RECORD SET |
+++

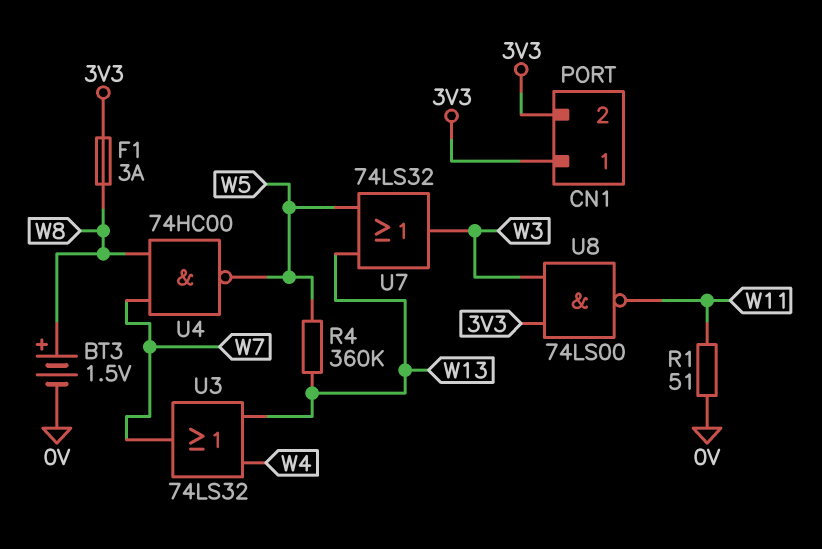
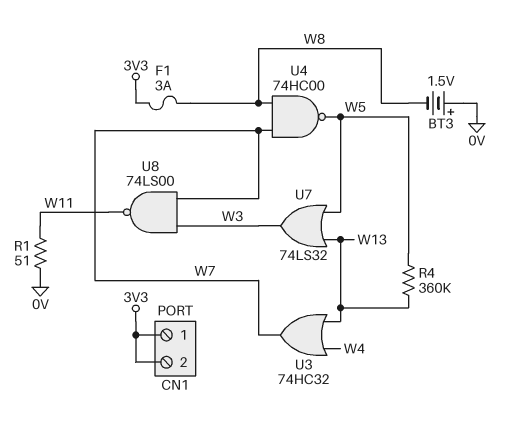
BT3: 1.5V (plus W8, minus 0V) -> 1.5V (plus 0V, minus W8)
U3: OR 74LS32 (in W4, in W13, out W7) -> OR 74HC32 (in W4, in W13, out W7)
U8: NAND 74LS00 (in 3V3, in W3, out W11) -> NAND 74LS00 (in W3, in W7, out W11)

+++

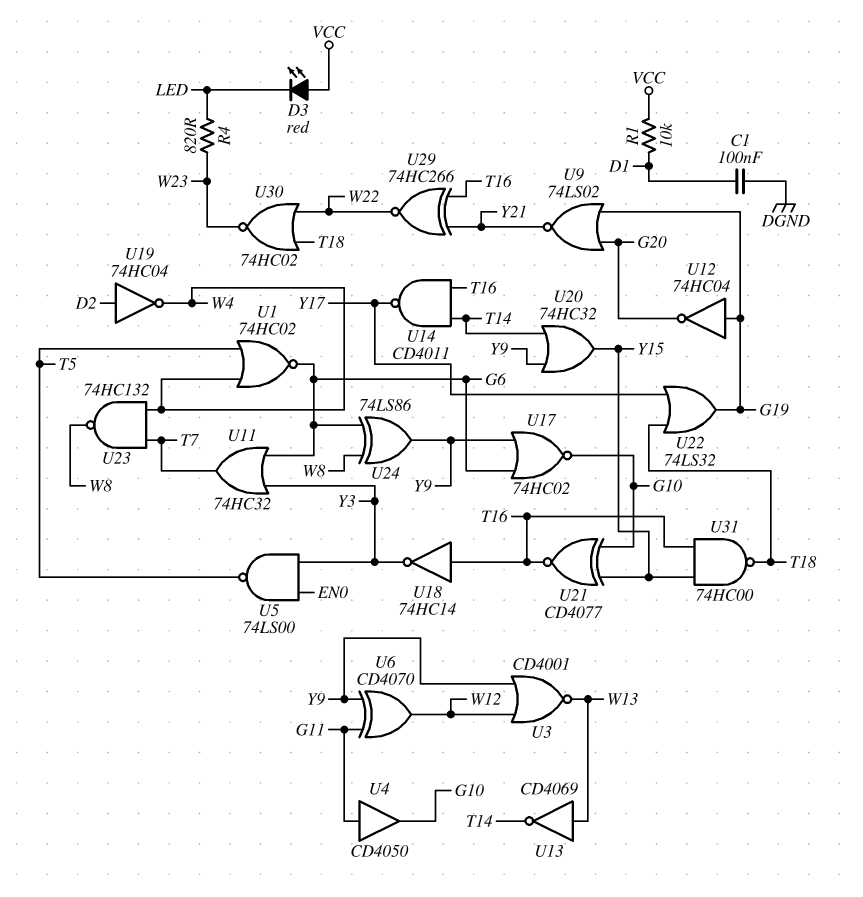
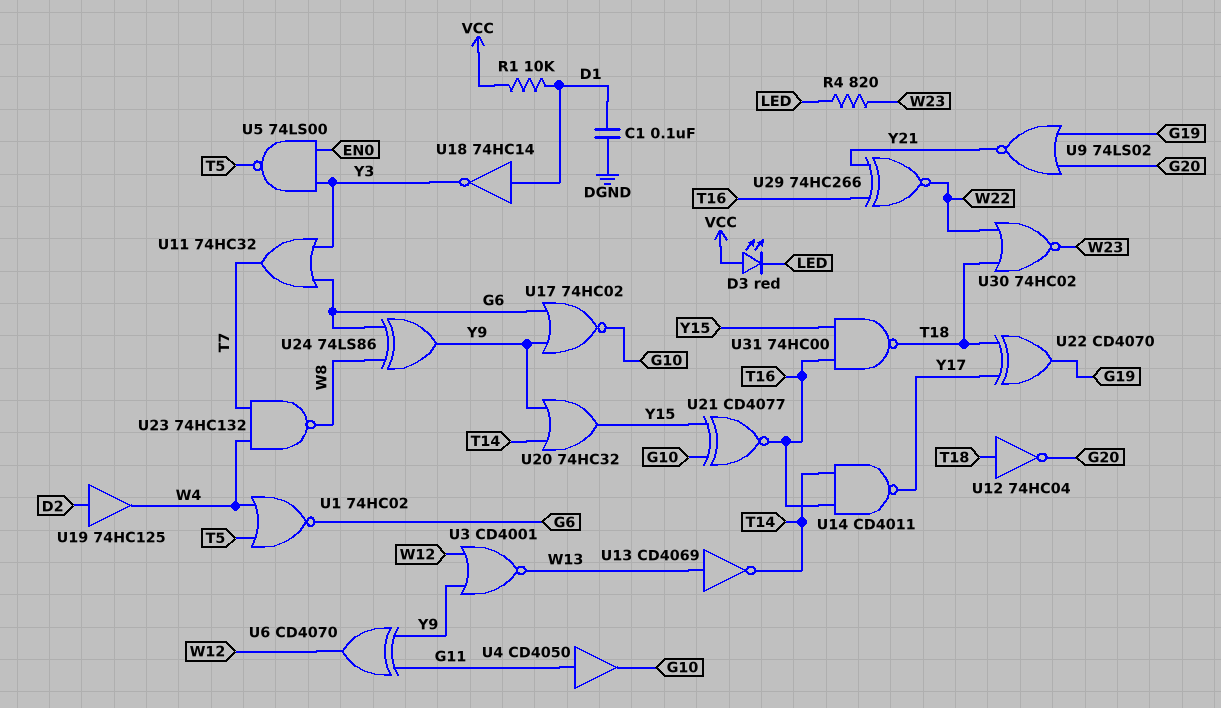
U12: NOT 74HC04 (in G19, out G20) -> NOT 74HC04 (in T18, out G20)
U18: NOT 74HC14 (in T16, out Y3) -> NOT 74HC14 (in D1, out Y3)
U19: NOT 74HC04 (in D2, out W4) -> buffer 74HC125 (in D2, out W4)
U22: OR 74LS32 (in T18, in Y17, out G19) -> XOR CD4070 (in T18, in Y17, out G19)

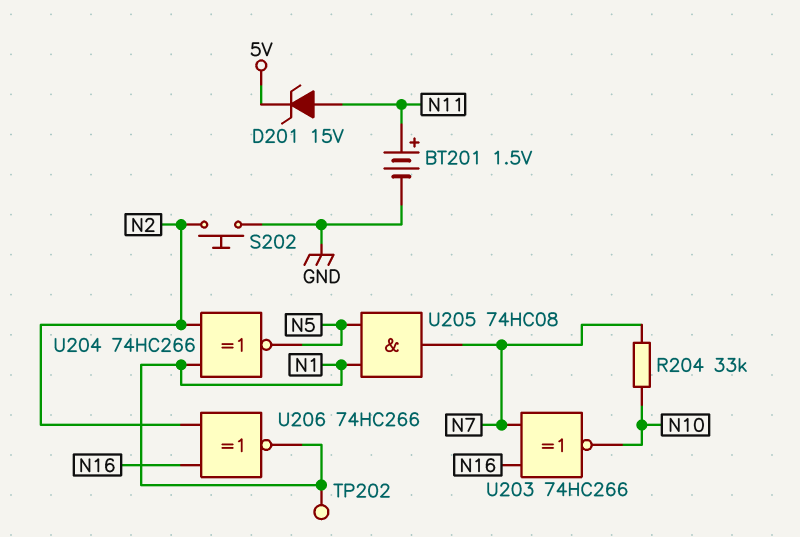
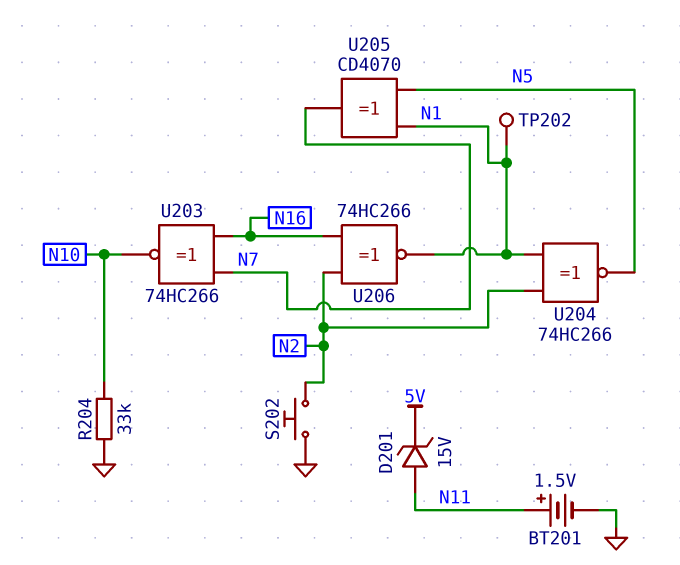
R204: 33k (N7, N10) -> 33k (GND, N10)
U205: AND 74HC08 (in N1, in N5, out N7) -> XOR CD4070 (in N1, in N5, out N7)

+++

PROBLEM REQUIREMENTS | The expected answer is an exact copy of the lines above, beginning at the line with "BT3: 1.5V (plus" and ending at the line with "U8: NAND 74LS00", with both ends in.

RESPONSE FOR THIS EXERCISE |
BT3: 1.5V (plus W8, minus 0V) -> 1.5V (plus 0V, minus W8)
U3: OR 74LS32 (in W4, in W13, out W7) -> OR 74HC32 (in W4, in W13, out W7)
U8: NAND 74LS00 (in 3V3, in W3, out W11) -> NAND 74LS00 (in W3, in W7, out W11)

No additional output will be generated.